*Exercise brief*:
Output the data in full. Keep every word exact and exclude the pictures.

*Dataset section*:
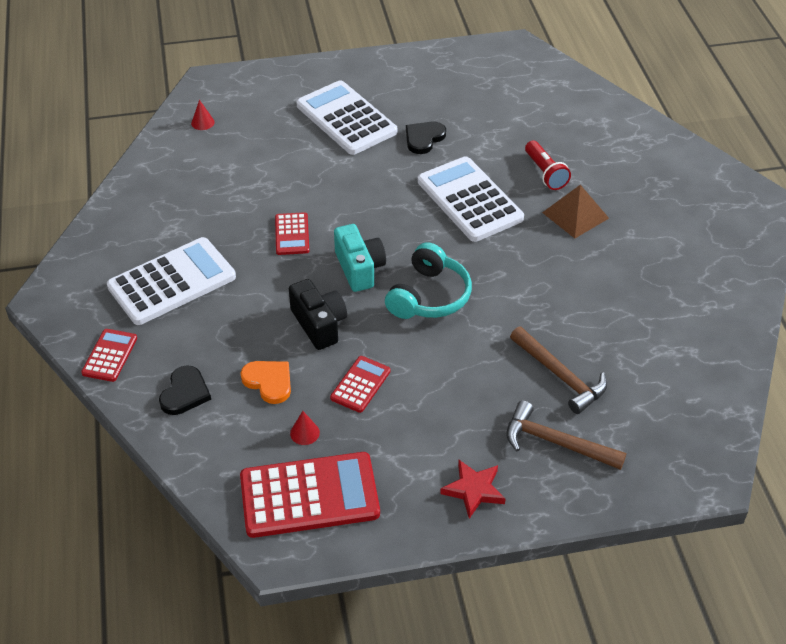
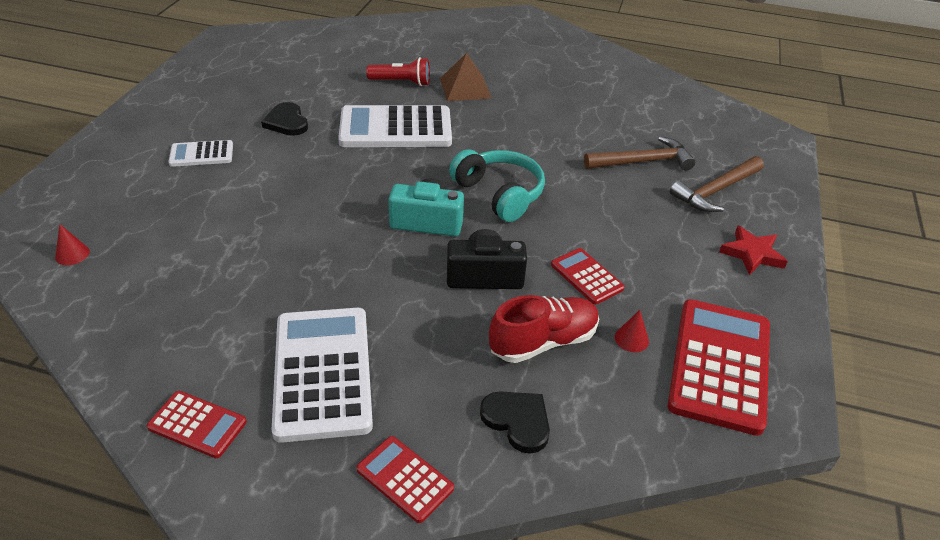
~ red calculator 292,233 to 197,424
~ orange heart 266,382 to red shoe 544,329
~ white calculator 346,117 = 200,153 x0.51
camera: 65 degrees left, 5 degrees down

*The completed task*:
~ red calculator 292,233 to 197,424
~ orange heart 266,382 to red shoe 544,329
~ white calculator 346,117 = 200,153 x0.51
camera: 65 degrees left, 5 degrees down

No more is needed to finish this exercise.